◆ EXERCISE OBJECTIVE: What you give back must match the records below exactly, apart from the pictures, which are omitted.

◆ RECORDS FOR THIS EXERCISE:
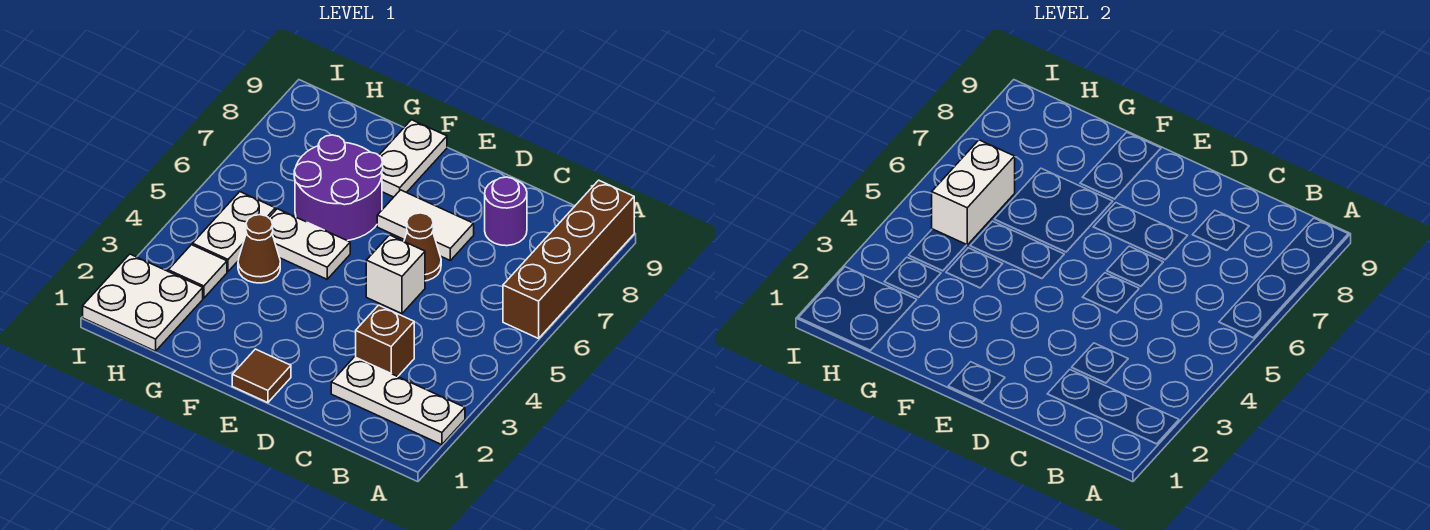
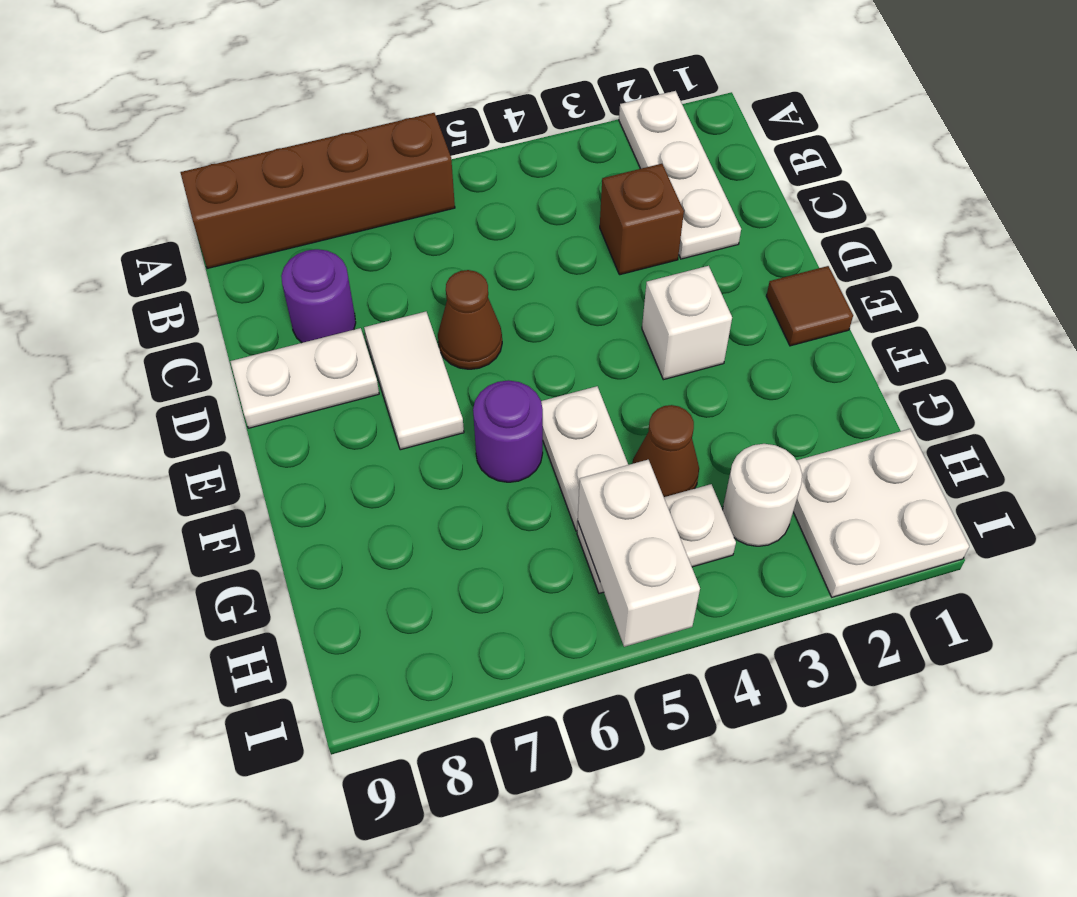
white brick D5 level 1 -> white brick E3 level 1
purple round brick F6:G7 level 1 -> purple round brick F6 level 1
white plate F8:F9 level 1 -> white plate D8:D9 level 1
white tile H3 level 1 -> white round brick H3 level 1
white brick H5:H6 level 2 -> white brick H5:I5 level 2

◆ RESULT FOR THIS TASK:
white brick D5 level 1 -> white brick E3 level 1
purple round brick F6:G7 level 1 -> purple round brick F6 level 1
white plate F8:F9 level 1 -> white plate D8:D9 level 1
white tile H3 level 1 -> white round brick H3 level 1
white brick H5:H6 level 2 -> white brick H5:I5 level 2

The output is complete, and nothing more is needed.